(Prompt): Take the line with "purple ellipse: (45, 434)" and every line after it in the entries below, and set them down exactly, without any pictures.

Recorded data
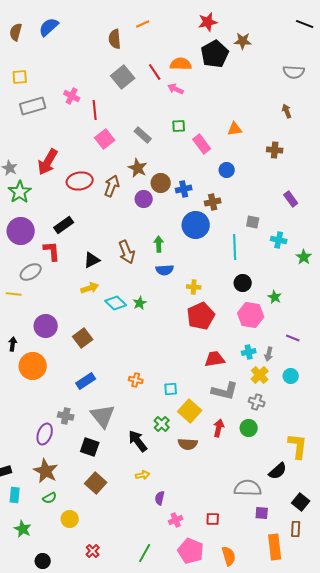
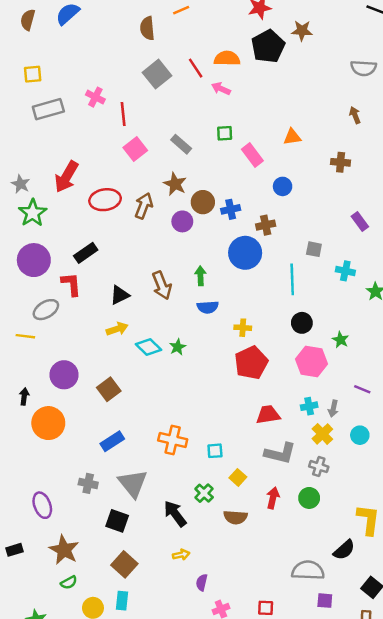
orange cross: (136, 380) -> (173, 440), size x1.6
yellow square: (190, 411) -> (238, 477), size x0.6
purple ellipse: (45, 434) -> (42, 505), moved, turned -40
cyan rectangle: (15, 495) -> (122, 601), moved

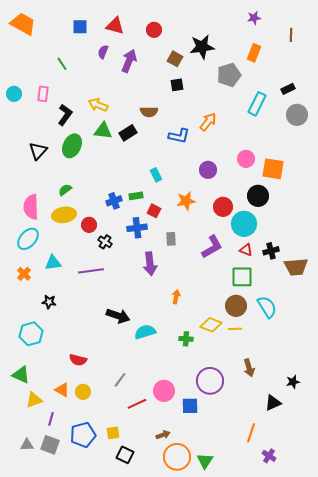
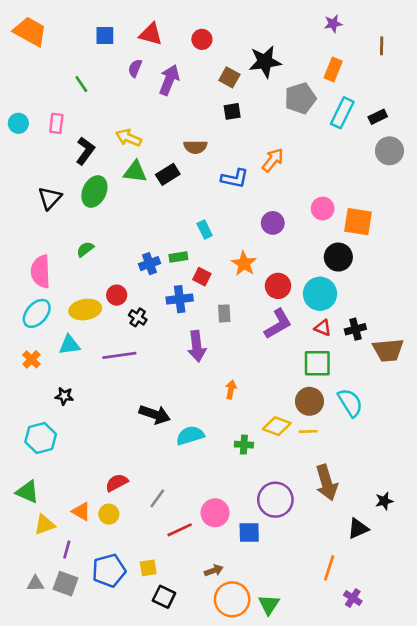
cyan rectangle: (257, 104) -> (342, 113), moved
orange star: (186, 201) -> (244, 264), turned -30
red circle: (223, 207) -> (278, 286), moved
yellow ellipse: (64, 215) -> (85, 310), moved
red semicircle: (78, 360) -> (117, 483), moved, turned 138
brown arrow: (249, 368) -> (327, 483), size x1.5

(Response):
purple ellipse: (45, 434) -> (42, 505), moved, turned -40
cyan rectangle: (15, 495) -> (122, 601), moved

cyan rectangle: (257, 104) -> (342, 113), moved
orange star: (186, 201) -> (244, 264), turned -30
red circle: (223, 207) -> (278, 286), moved
yellow ellipse: (64, 215) -> (85, 310), moved
red semicircle: (78, 360) -> (117, 483), moved, turned 138
brown arrow: (249, 368) -> (327, 483), size x1.5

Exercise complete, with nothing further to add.